Problem description: Please reproduce the records below exactly, omitting any pictures they contain.

Entries shown:
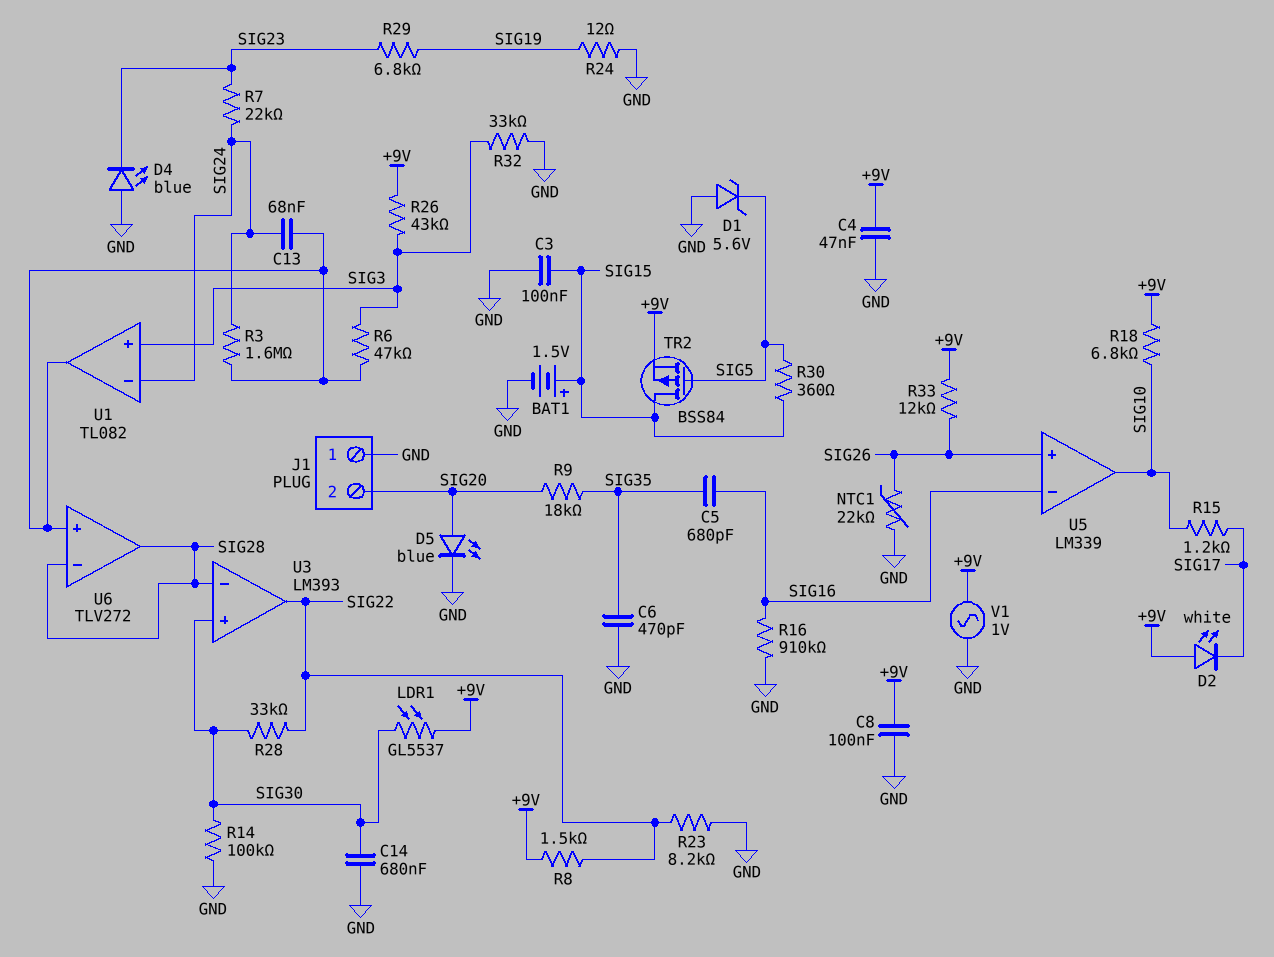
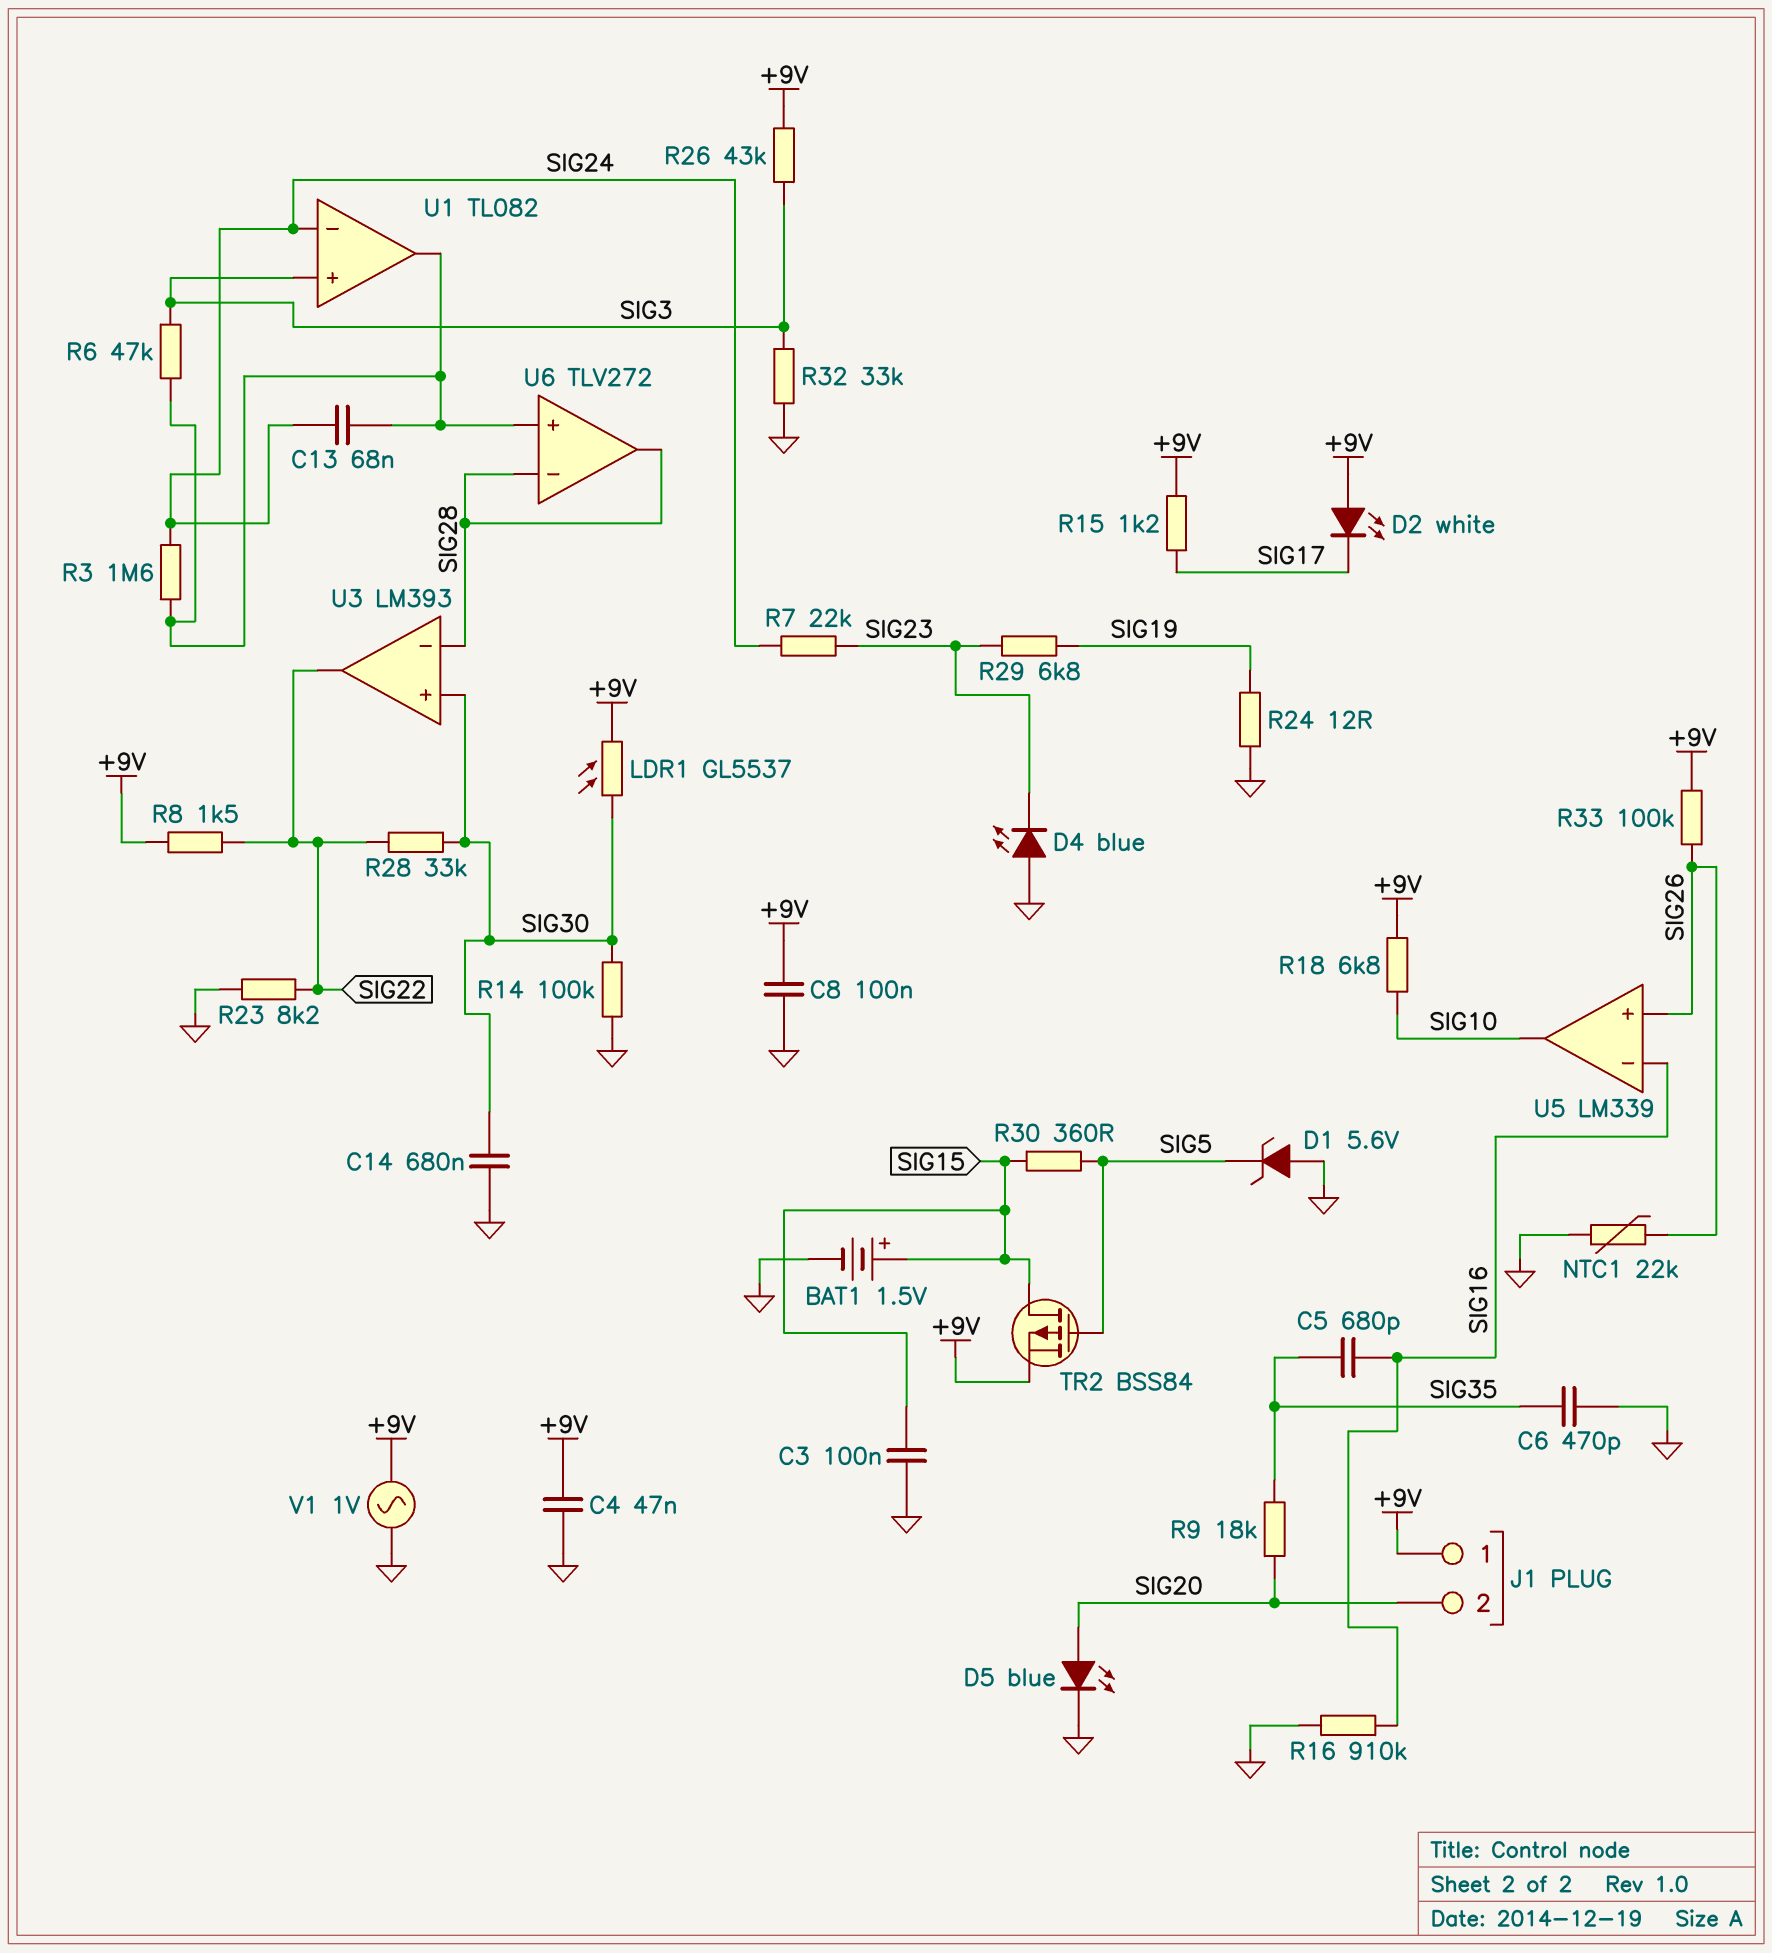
J1 pin 1: GND -> +9V
R15: 1.2k (SIG10, SIG17) -> 1.2k (+9V, SIG17)
R33: 12k (+9V, SIG26) -> 100k (+9V, SIG26)

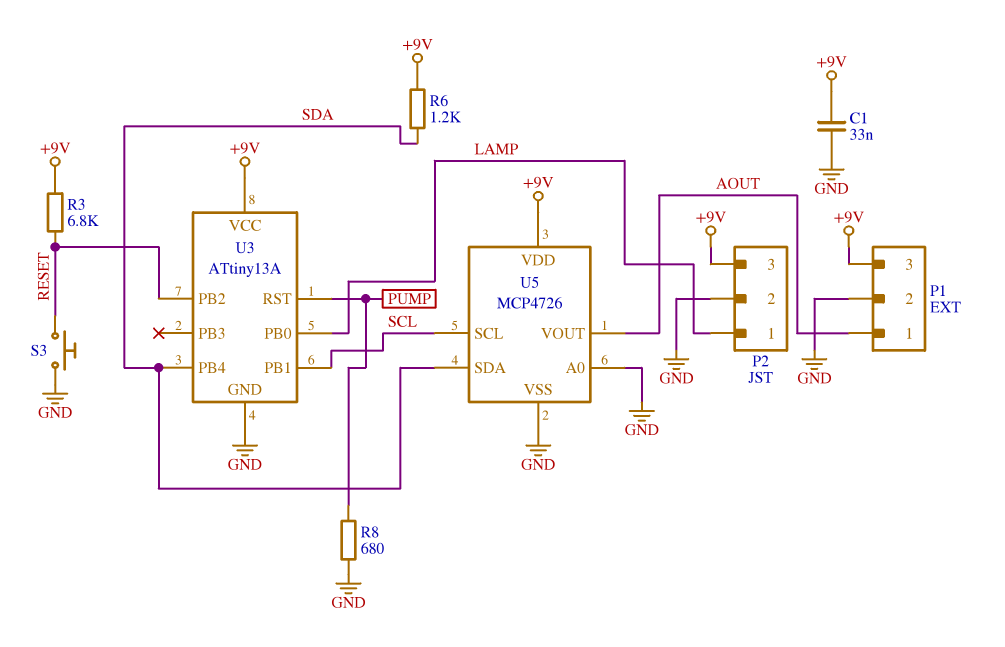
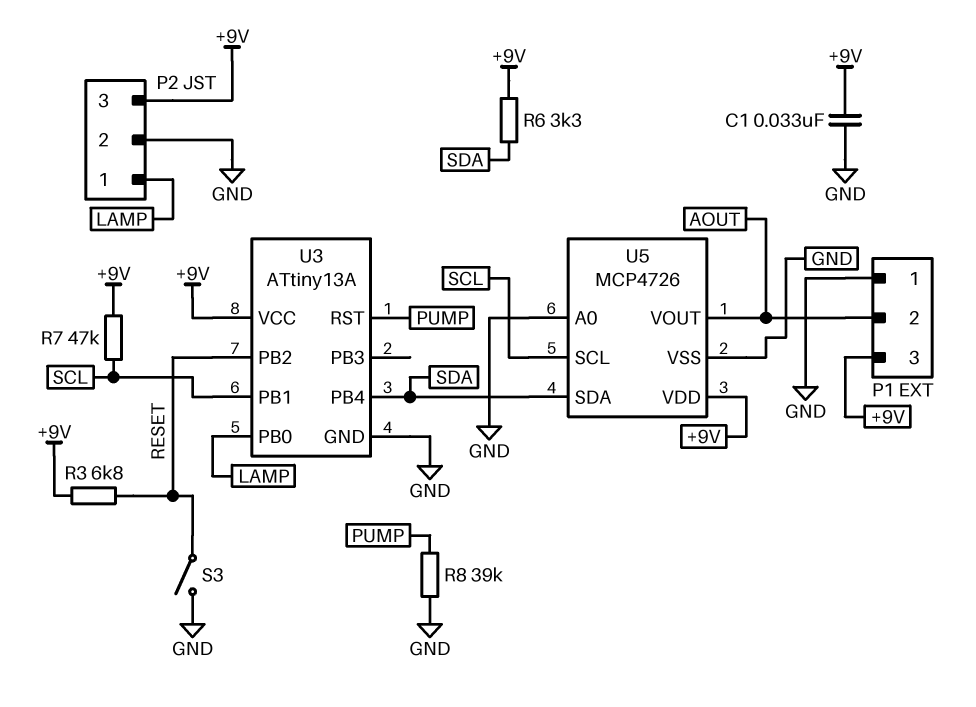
P1 pin 1: AOUT -> GND
P1 pin 2: GND -> AOUT
R6: 1.2k (+9V, SDA) -> 3.3k (+9V, SDA)
R7: none -> 47k (+9V, SCL)
R8: 680 (GND, PUMP) -> 39k (GND, PUMP)
S3: button (GND, RESET) -> switch (GND, RESET)

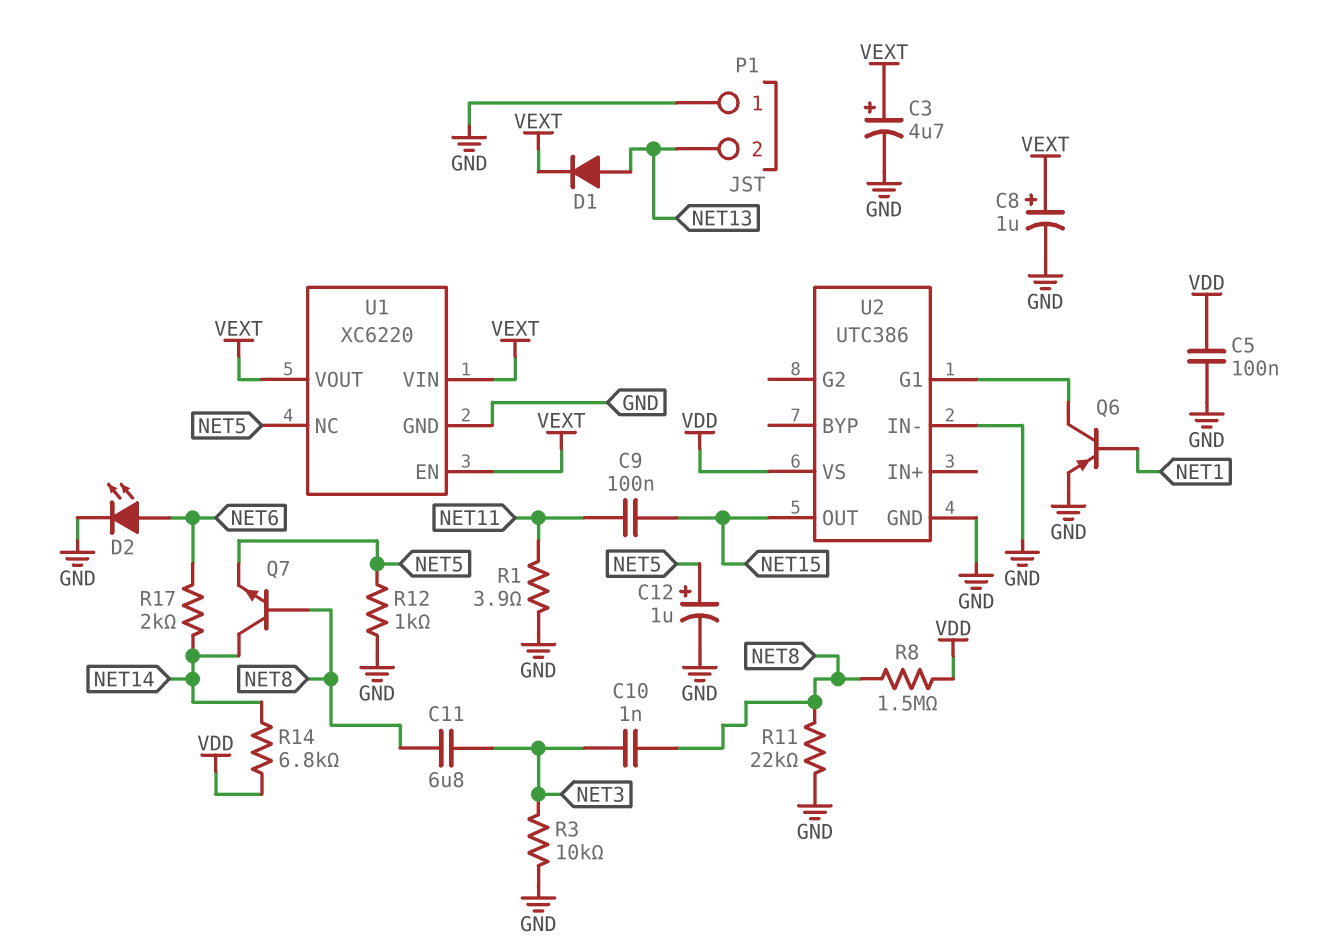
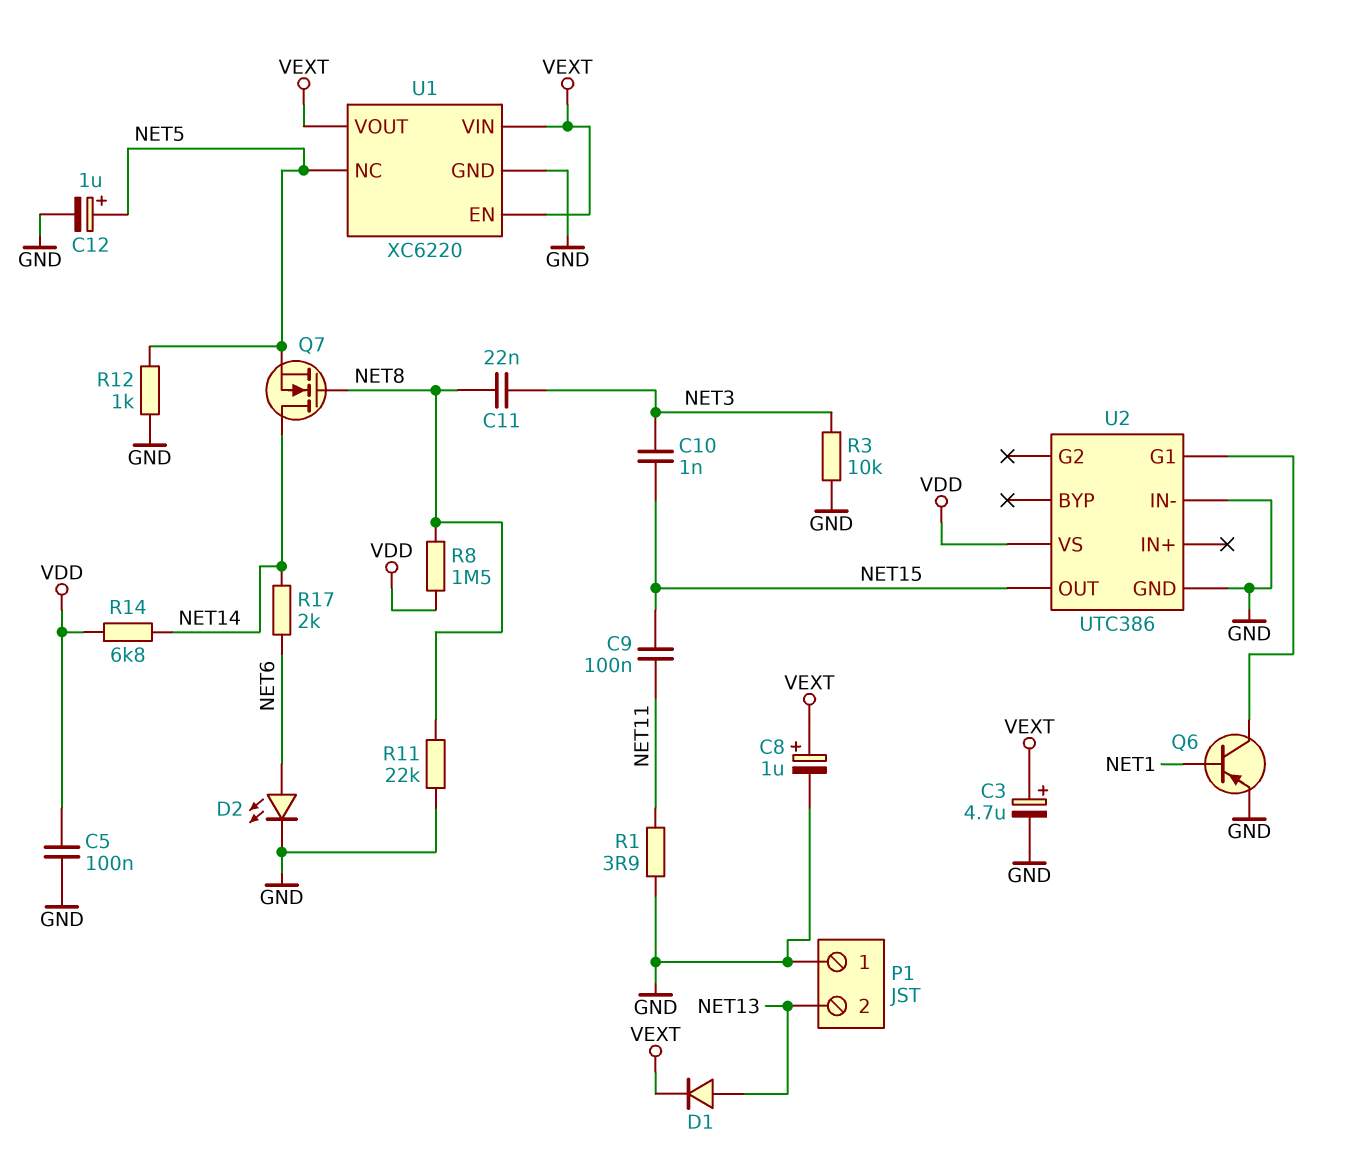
C10: 1nF (NET3, NET8) -> 1nF (NET3, NET15)
C11: 6.8uF (NET3, NET8) -> 22nF (NET3, NET8)
Q7: NPN (B NET8, C NET14, E NET5) -> NMOS (G NET8, D NET14, S NET5)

Task response:
J1 pin 1: GND -> +9V
R15: 1.2k (SIG10, SIG17) -> 1.2k (+9V, SIG17)
R33: 12k (+9V, SIG26) -> 100k (+9V, SIG26)

P1 pin 1: AOUT -> GND
P1 pin 2: GND -> AOUT
R6: 1.2k (+9V, SDA) -> 3.3k (+9V, SDA)
R7: none -> 47k (+9V, SCL)
R8: 680 (GND, PUMP) -> 39k (GND, PUMP)
S3: button (GND, RESET) -> switch (GND, RESET)

C10: 1nF (NET3, NET8) -> 1nF (NET3, NET15)
C11: 6.8uF (NET3, NET8) -> 22nF (NET3, NET8)
Q7: NPN (B NET8, C NET14, E NET5) -> NMOS (G NET8, D NET14, S NET5)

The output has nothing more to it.